> **What is required**: Print every record exactly, but leave out the pictures.

> **Extracted entries**:
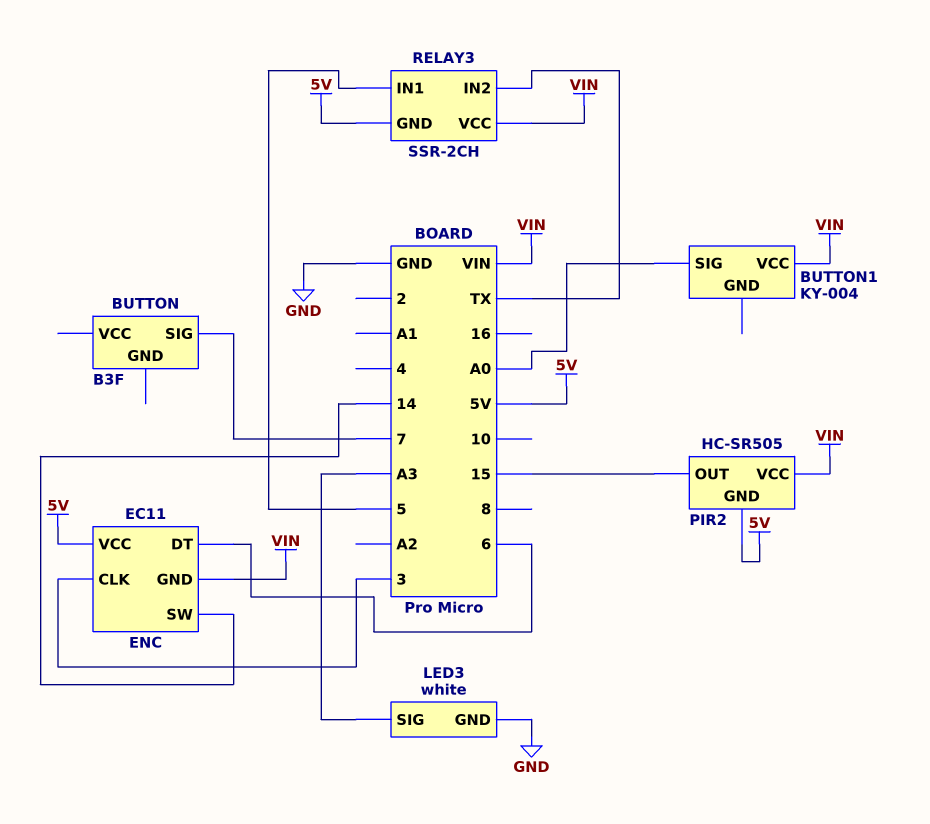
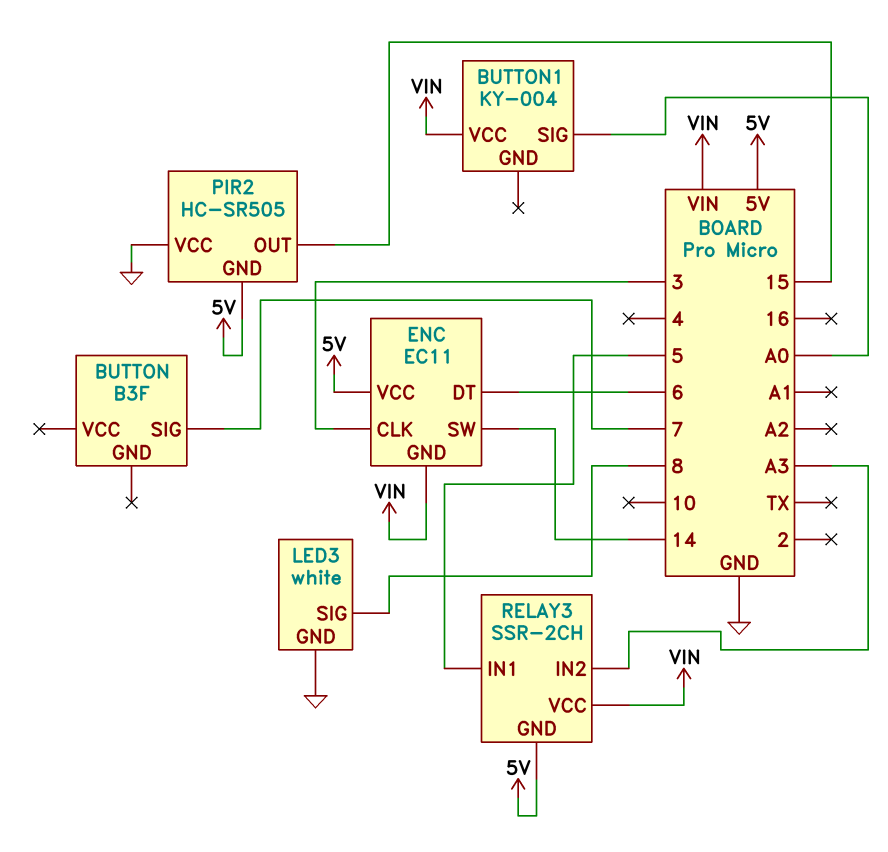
LED3 pin SIG: A3 -> 8
PIR2 pin VCC: VIN -> GND
RELAY3 pin IN2: TX -> A3

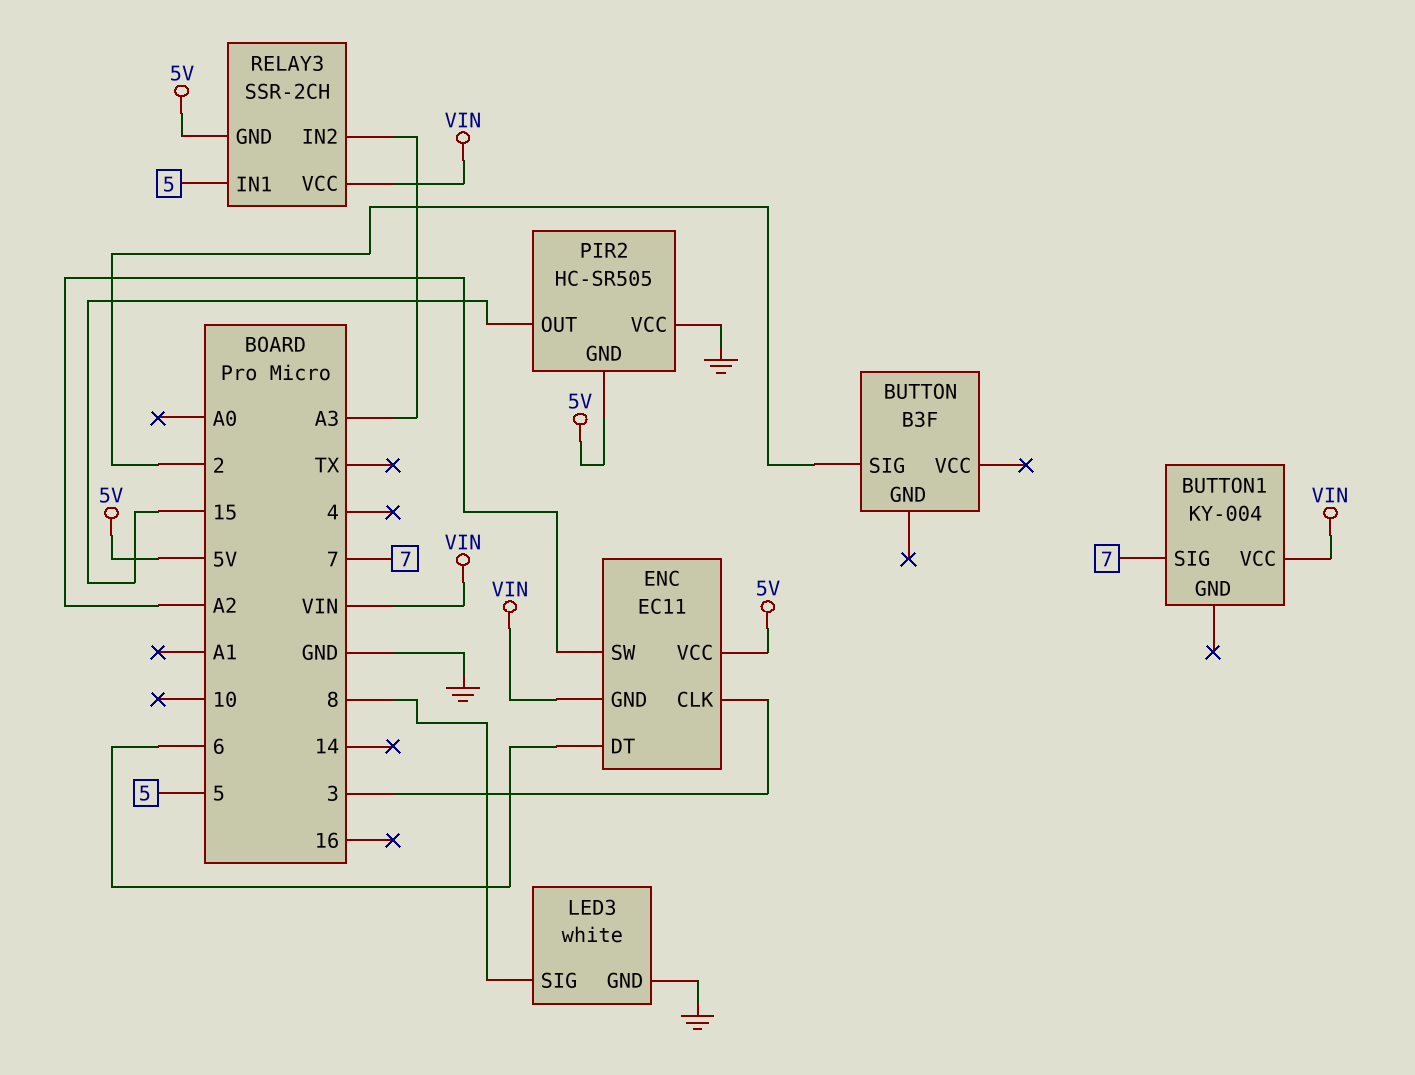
BUTTON pin SIG: 7 -> 2
BUTTON1 pin SIG: A0 -> 7
ENC pin SW: 14 -> A2

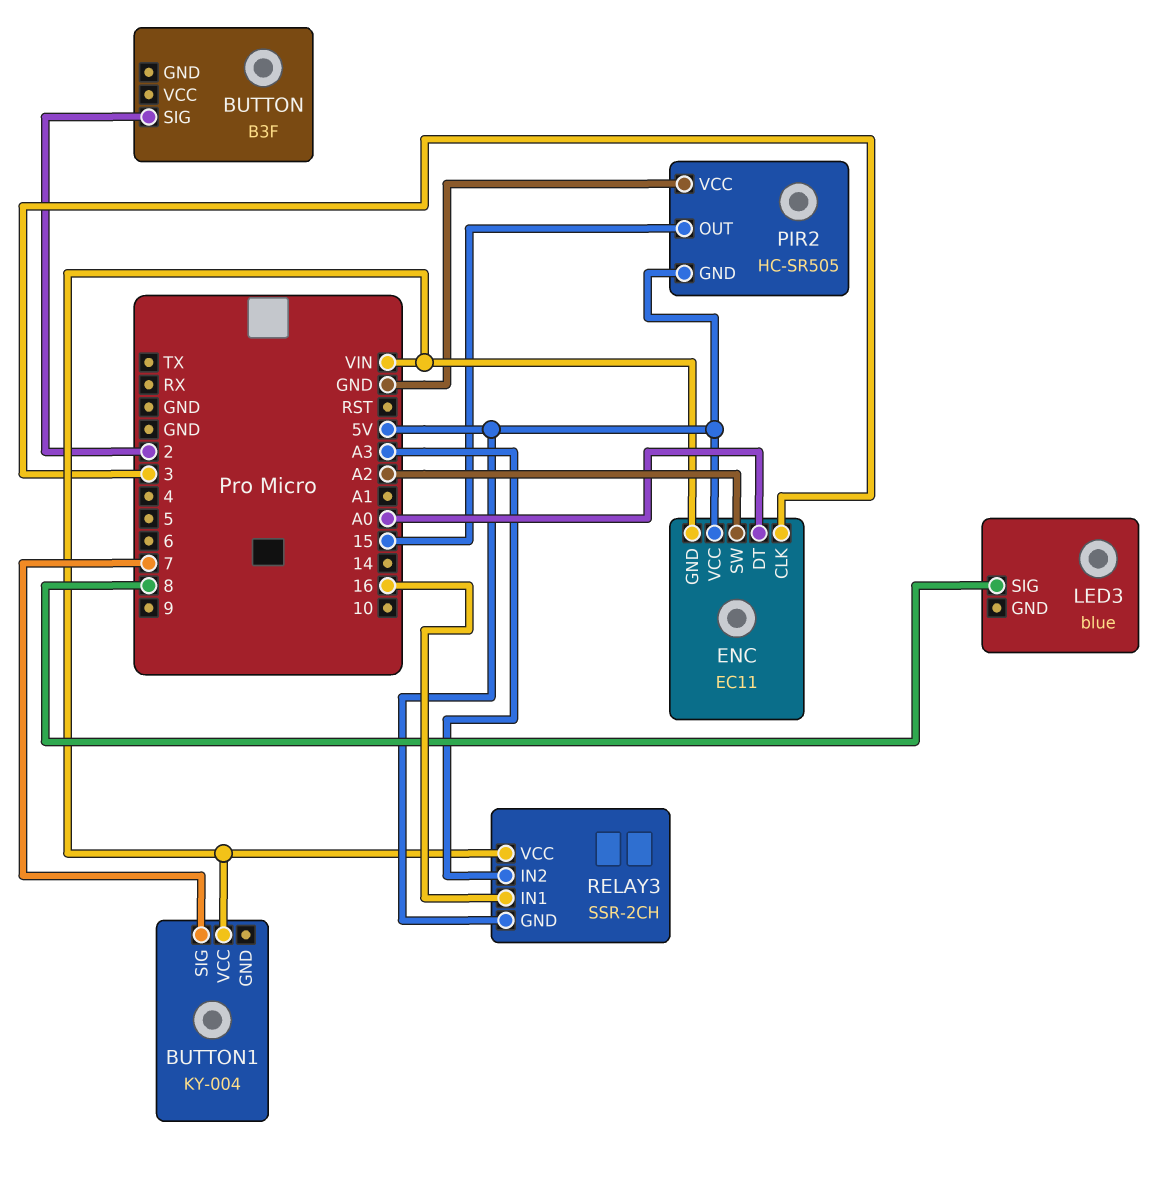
ENC pin DT: 6 -> A0
LED3: white -> blue
LED3 pin GND: GND -> none
RELAY3 pin IN1: 5 -> 16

> **Exercise answer**:
LED3 pin SIG: A3 -> 8
PIR2 pin VCC: VIN -> GND
RELAY3 pin IN2: TX -> A3

BUTTON pin SIG: 7 -> 2
BUTTON1 pin SIG: A0 -> 7
ENC pin SW: 14 -> A2

ENC pin DT: 6 -> A0
LED3: white -> blue
LED3 pin GND: GND -> none
RELAY3 pin IN1: 5 -> 16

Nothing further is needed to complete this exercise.